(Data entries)
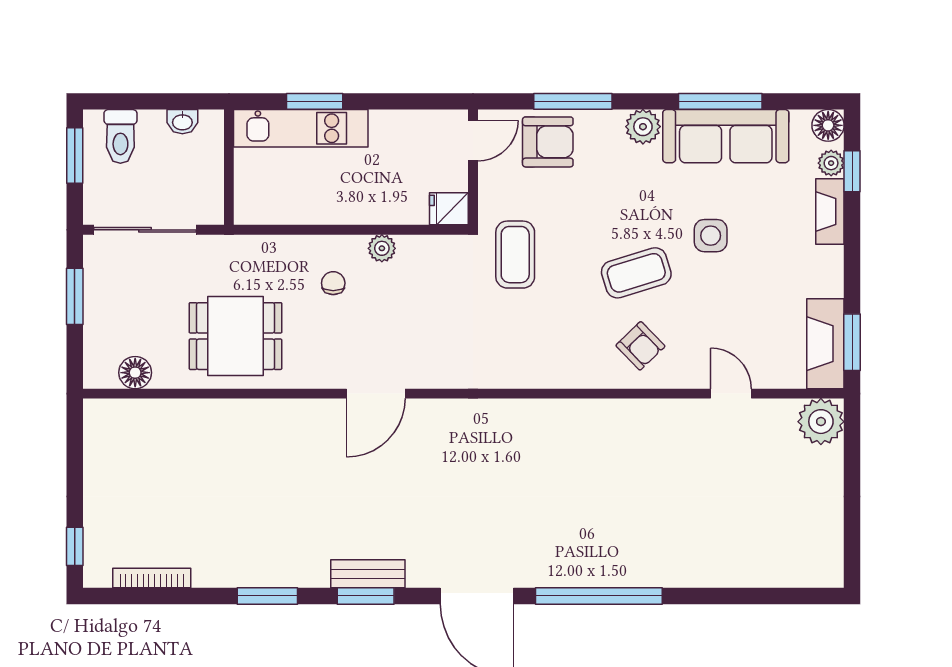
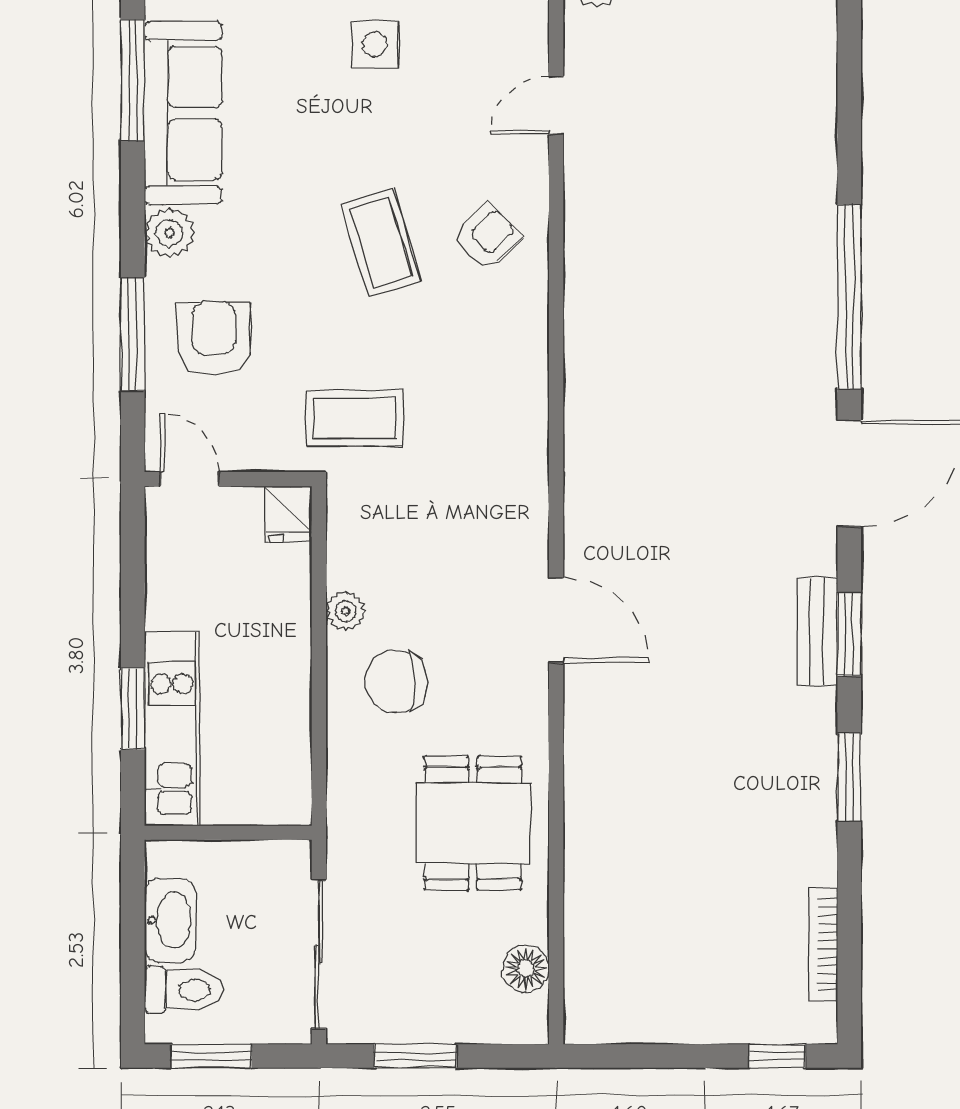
window: (720, 101) -> (133, 80), moved
washbasin: (182, 122) -> (170, 920), width x1.91, depth x1.45
armchair: (548, 142) -> (214, 338), moved
side table: (711, 236) -> (375, 44), moved
chair: (333, 283) -> (396, 682), width x1.87, depth x1.87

◆ PROBLEM STATEMENT: Could you repeat the entries word for word, skipping the pictures they contain?

◆ ANSWER TO THIS PROBLEM:
window: (720, 101) -> (133, 80), moved
washbasin: (182, 122) -> (170, 920), width x1.91, depth x1.45
armchair: (548, 142) -> (214, 338), moved
side table: (711, 236) -> (375, 44), moved
chair: (333, 283) -> (396, 682), width x1.87, depth x1.87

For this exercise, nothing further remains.